WHAT NEEDS TO BE DONE: Below are entries; copy exactly the lines from the one with "blue shoe: 0 -> 1" through the one with "white shoe: 3 -> 1", both included, and leave out the rest.

DATASET CONTENT:
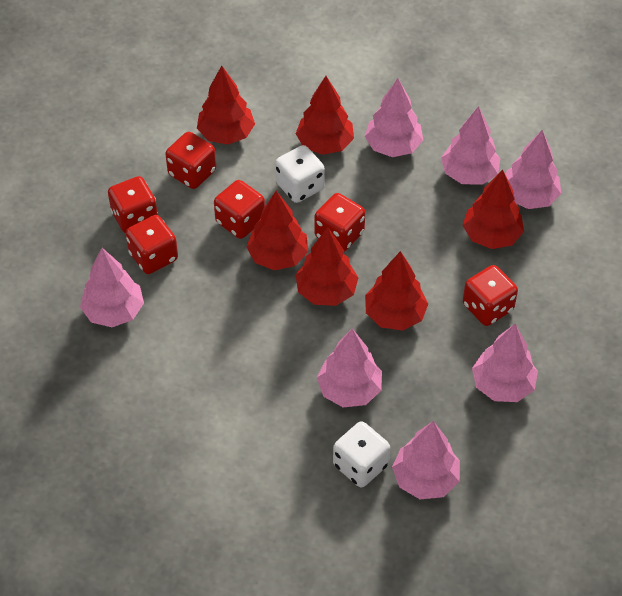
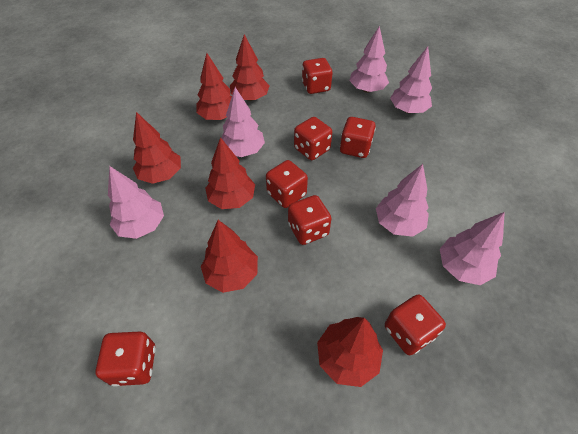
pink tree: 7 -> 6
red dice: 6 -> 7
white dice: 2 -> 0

---

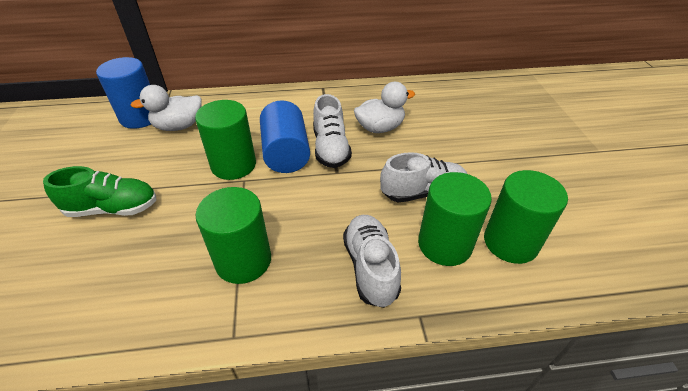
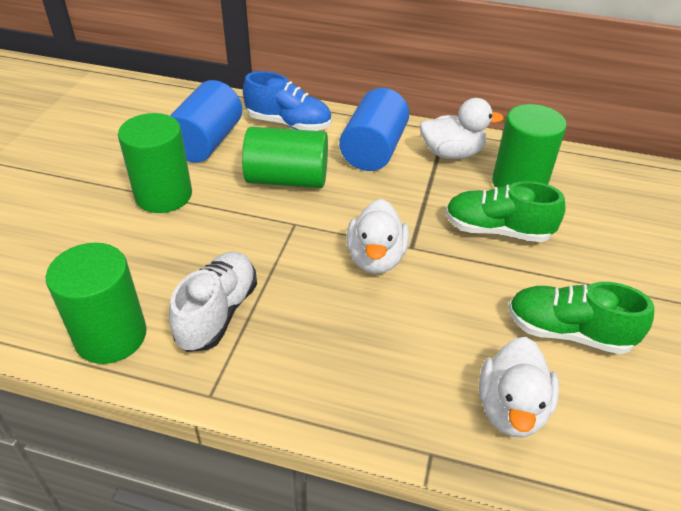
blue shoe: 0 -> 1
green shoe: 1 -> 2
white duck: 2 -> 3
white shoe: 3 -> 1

--

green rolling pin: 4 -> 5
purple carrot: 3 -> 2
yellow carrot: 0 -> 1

TASK SOLUTION:
blue shoe: 0 -> 1
green shoe: 1 -> 2
white duck: 2 -> 3
white shoe: 3 -> 1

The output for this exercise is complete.